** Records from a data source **
"""

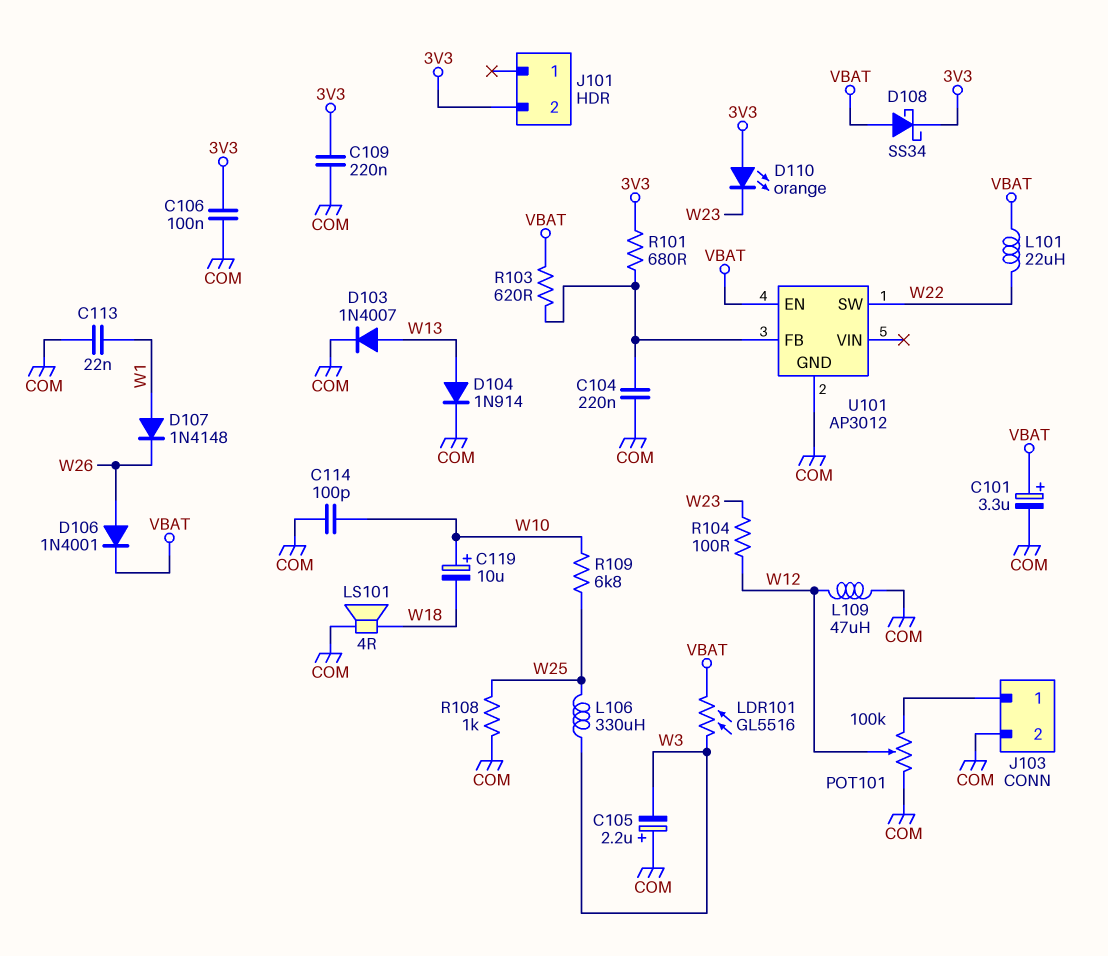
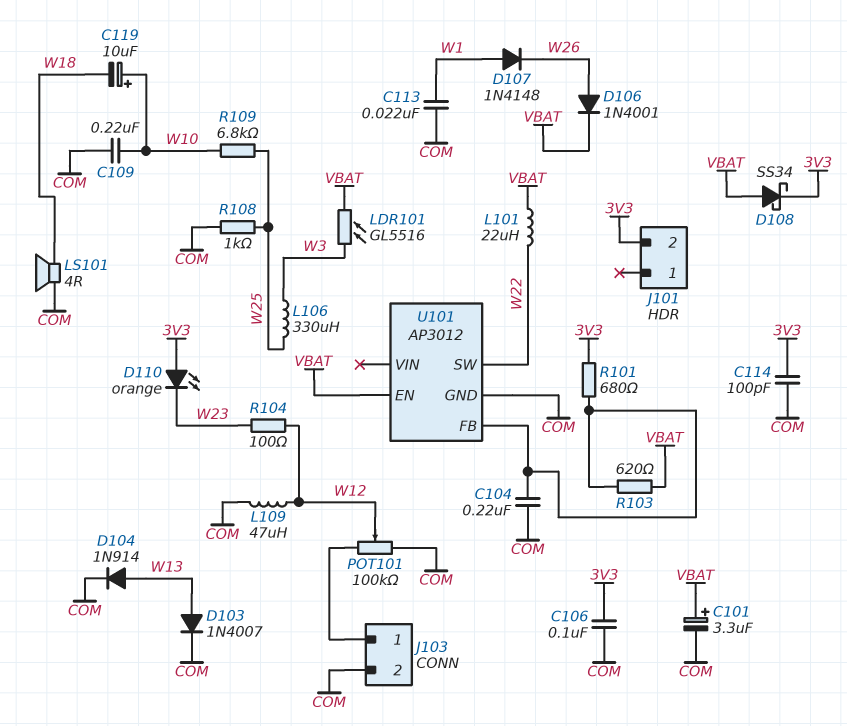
C105: 2.2uF (plus COM, minus W3) -> none
C109: 220nF (3V3, COM) -> 220nF (COM, W10)
C114: 100pF (COM, W10) -> 100pF (3V3, COM)

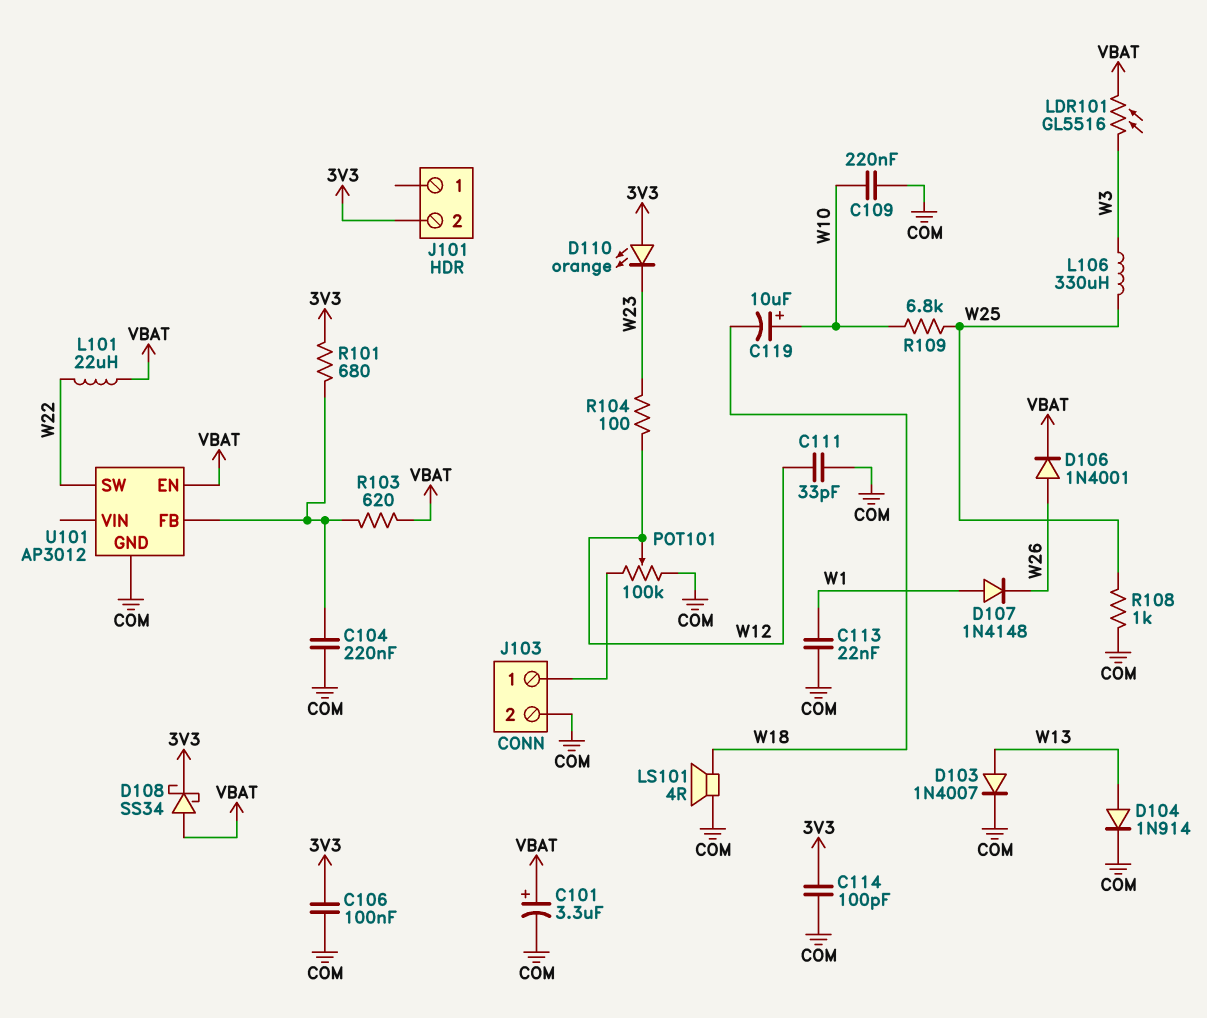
C111: none -> 33pF (COM, W12)
L109: 47uH (COM, W12) -> none

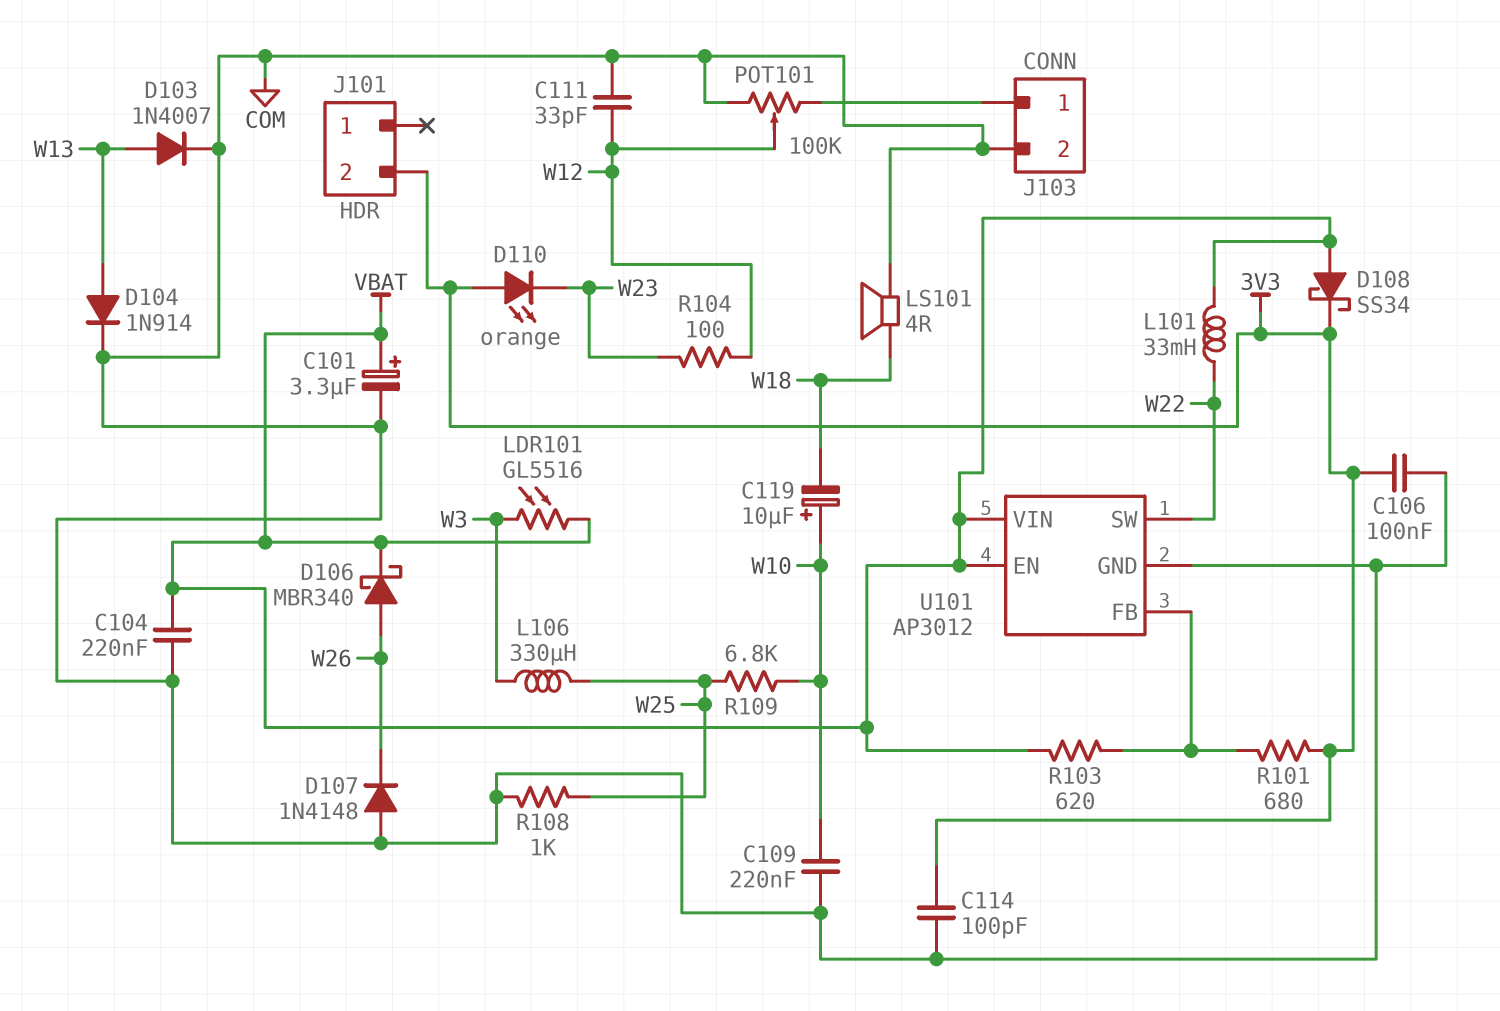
C104: 220nF (COM, U101/FB) -> 220nF (COM, VBAT)
C113: 22nF (COM, W1) -> none
D106: diode 1N4001 (A W26, K VBAT) -> schottky MBR340 (A W26, K VBAT)
D107: diode 1N4148 (A W1, K W26) -> diode 1N4148 (A COM, K W26)
L101: 22uH (VBAT, W22) -> 33mH (VBAT, W22)
U101 pin VIN: none -> VBAT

"""

** What the task asks **
Provide an exact transcript of the lines from the one that holds "D106: diode 1N4001" through the final line of the data above.

** Exercise answer **
D106: diode 1N4001 (A W26, K VBAT) -> schottky MBR340 (A W26, K VBAT)
D107: diode 1N4148 (A W1, K W26) -> diode 1N4148 (A COM, K W26)
L101: 22uH (VBAT, W22) -> 33mH (VBAT, W22)
U101 pin VIN: none -> VBAT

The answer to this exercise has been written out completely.